[Records supplied — start]

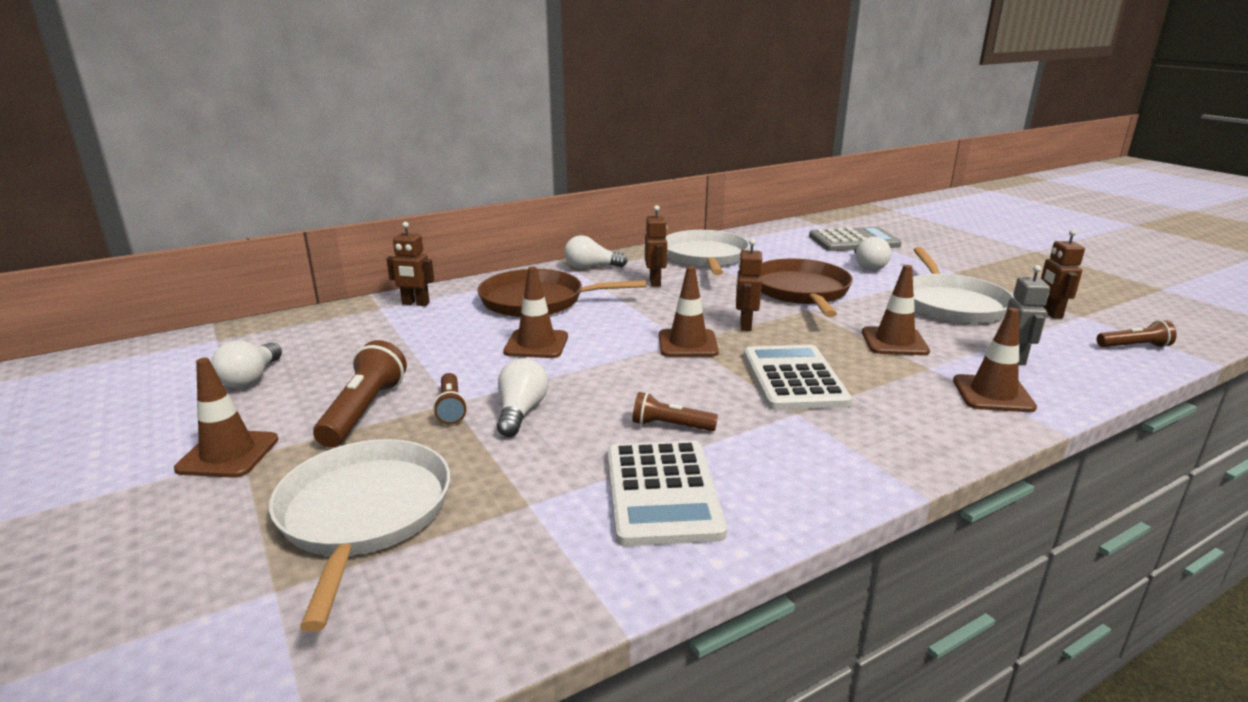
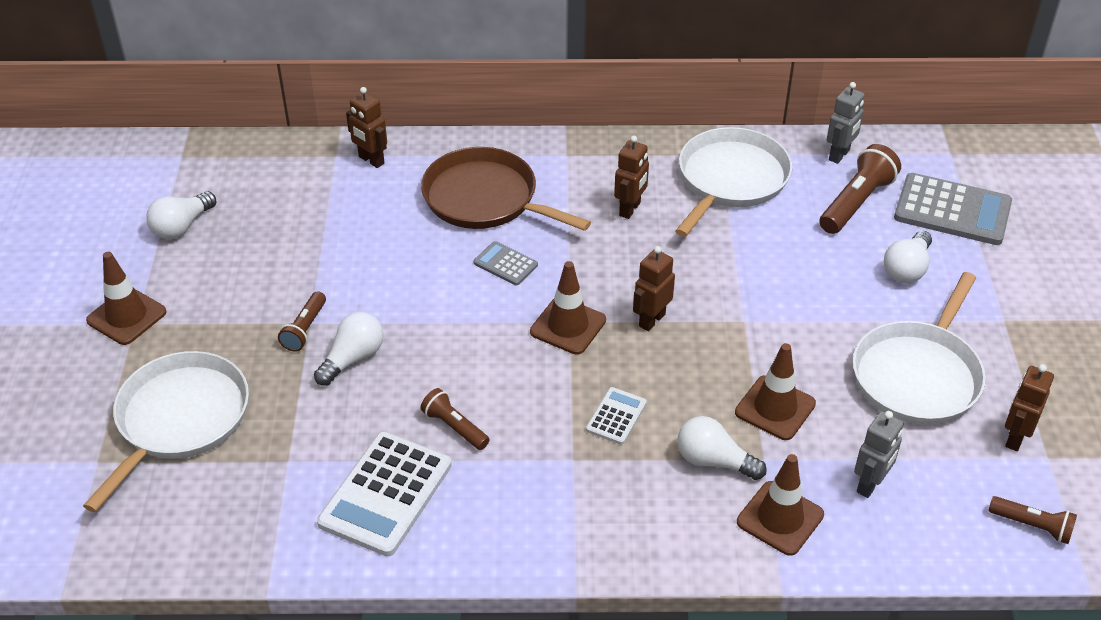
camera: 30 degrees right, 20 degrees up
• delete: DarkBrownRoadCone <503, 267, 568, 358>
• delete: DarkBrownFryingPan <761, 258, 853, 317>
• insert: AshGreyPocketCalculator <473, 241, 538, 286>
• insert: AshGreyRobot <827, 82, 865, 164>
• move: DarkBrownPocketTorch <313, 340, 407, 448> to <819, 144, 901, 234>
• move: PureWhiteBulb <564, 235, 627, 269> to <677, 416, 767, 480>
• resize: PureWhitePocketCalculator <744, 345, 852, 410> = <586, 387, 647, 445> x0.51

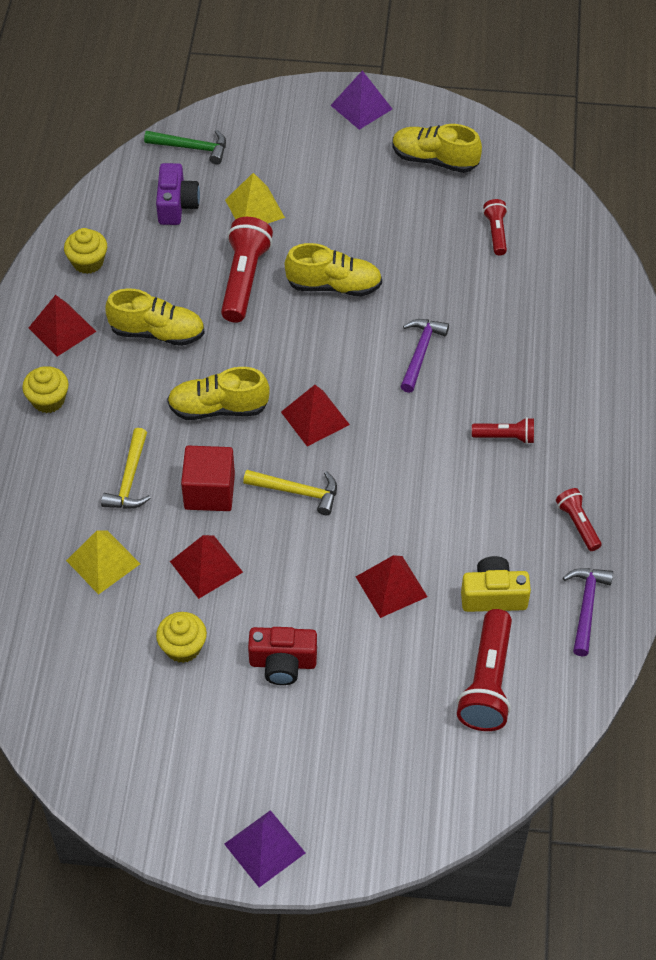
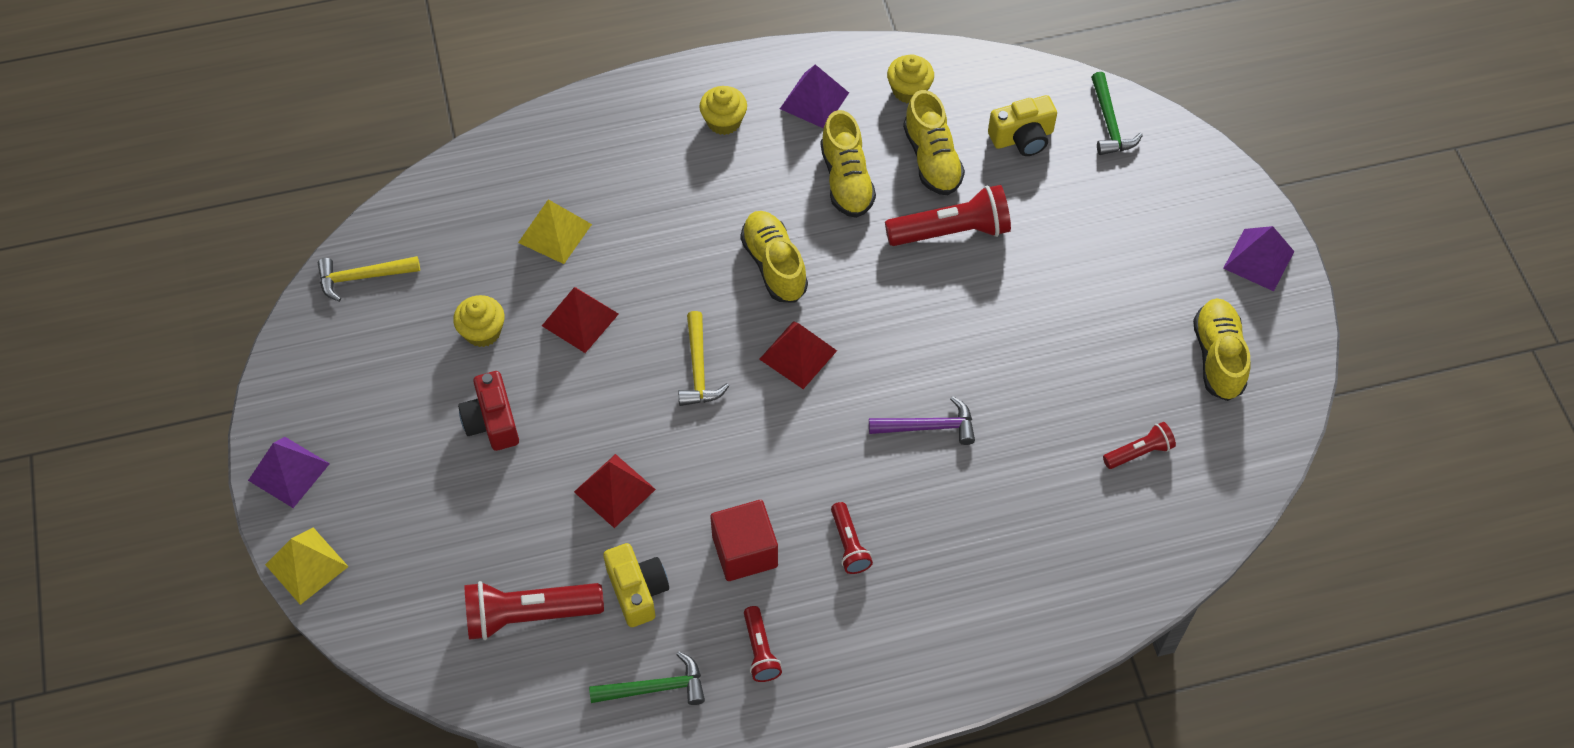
camera: 70 degrees right, 5 degrees up
• move: GoldenClawHammer <101, 428, 151, 509> to <318, 256, 420, 302>
• move: ScarletSolidCube <181, 446, 235, 511> to <710, 500, 778, 581>
• move: GoldenPyramidShape <225, 173, 285, 223> to <265, 528, 349, 605>
• move: GoldenSneaker <285, 243, 382, 296> to <903, 90, 965, 195>
• recolor: ScarletPyramidShape <29, 295, 96, 357> to PurplePyramidShape <780, 64, 849, 128>
• recolor: PurpleCompactCamera <156, 163, 200, 225> to GoldenCompactCamera <988, 95, 1057, 156>
• recolor: PurpleClawHammer <563, 568, 613, 656> to LeafGreenClawHammer <589, 651, 705, 705>
• rotate: ScarletPocketTorch <556, 488, 602, 551> = <744, 606, 782, 682> 120 degrees clockwise

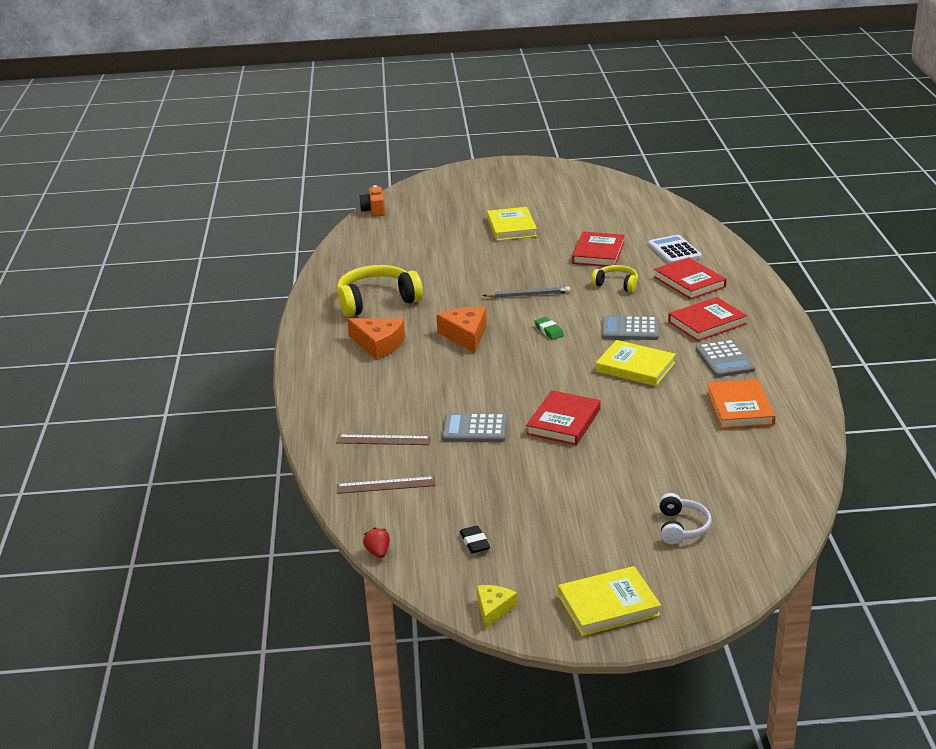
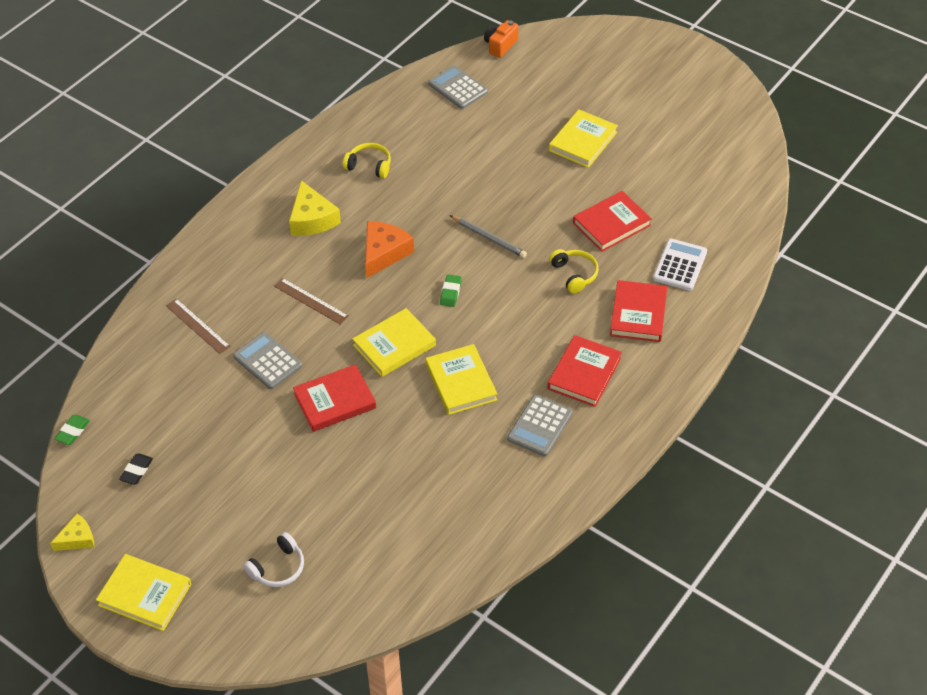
camera: 40 degrees right, 20 degrees up
• delete: OrangeHardback <706, 379, 775, 429>
• insert: GoldenHardback <352, 308, 436, 377>
• move: DarkBrownMeasuringStick <337, 476, 436, 494> to <274, 278, 349, 325>
• move: AshGreyPocketCalculator <602, 316, 659, 340> to <428, 65, 488, 109>
• replace: ScarletStrawberry <363, 527, 390, 558> to LeafGreenEraser <54, 415, 90, 445>
• recolor: OrangeCheeseWedge <347, 318, 405, 360> to GoldenCheeseWedge <289, 180, 341, 236>
• rotate: ScarletHardback <668, 297, 747, 341> = <548, 335, 622, 407> 75 degrees counterclockwise
• resize: GoldenHeadphones <337, 265, 423, 317> = <343, 143, 391, 178> x0.54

[Records supplied — finish]

Write out exactly and only the lines that run from the start of the data above through the line containing "416, 767, 480>", leaving the pictures out.

camera: 30 degrees right, 20 degrees up
• delete: DarkBrownRoadCone <503, 267, 568, 358>
• delete: DarkBrownFryingPan <761, 258, 853, 317>
• insert: AshGreyPocketCalculator <473, 241, 538, 286>
• insert: AshGreyRobot <827, 82, 865, 164>
• move: DarkBrownPocketTorch <313, 340, 407, 448> to <819, 144, 901, 234>
• move: PureWhiteBulb <564, 235, 627, 269> to <677, 416, 767, 480>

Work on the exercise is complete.